**REQUIREMENT**
Every line of the data below should be retyped exactly, with no images carried over.

**SUPPLIED DATA**

::::::::::

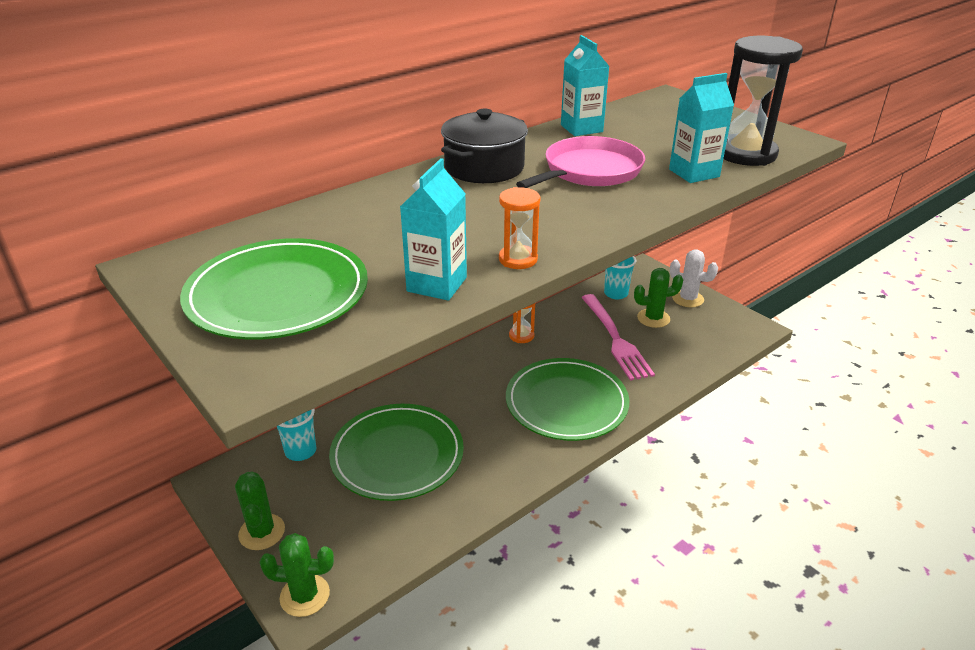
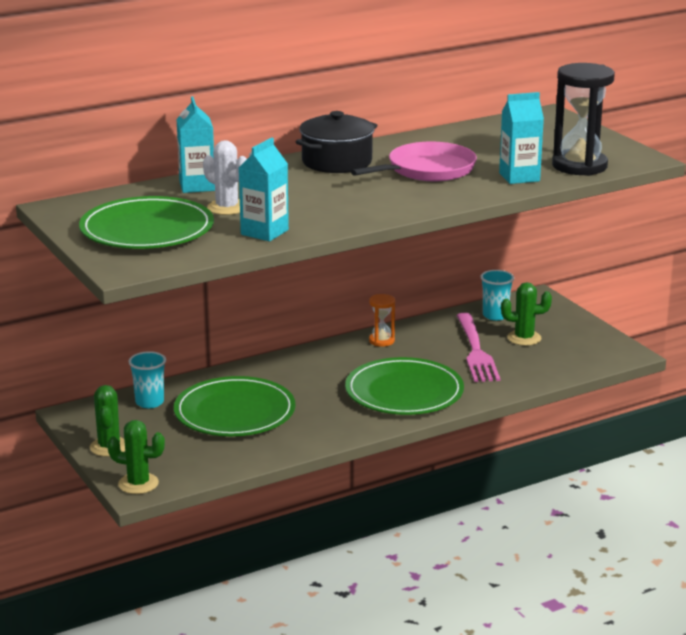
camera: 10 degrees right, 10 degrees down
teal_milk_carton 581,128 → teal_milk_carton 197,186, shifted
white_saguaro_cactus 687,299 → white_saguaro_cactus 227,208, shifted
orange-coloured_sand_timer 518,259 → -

::::::::::

**SOLUTION TO THE EXERCISE**
camera: 10 degrees right, 10 degrees down
teal_milk_carton 581,128 → teal_milk_carton 197,186, shifted
white_saguaro_cactus 687,299 → white_saguaro_cactus 227,208, shifted
orange-coloured_sand_timer 518,259 → -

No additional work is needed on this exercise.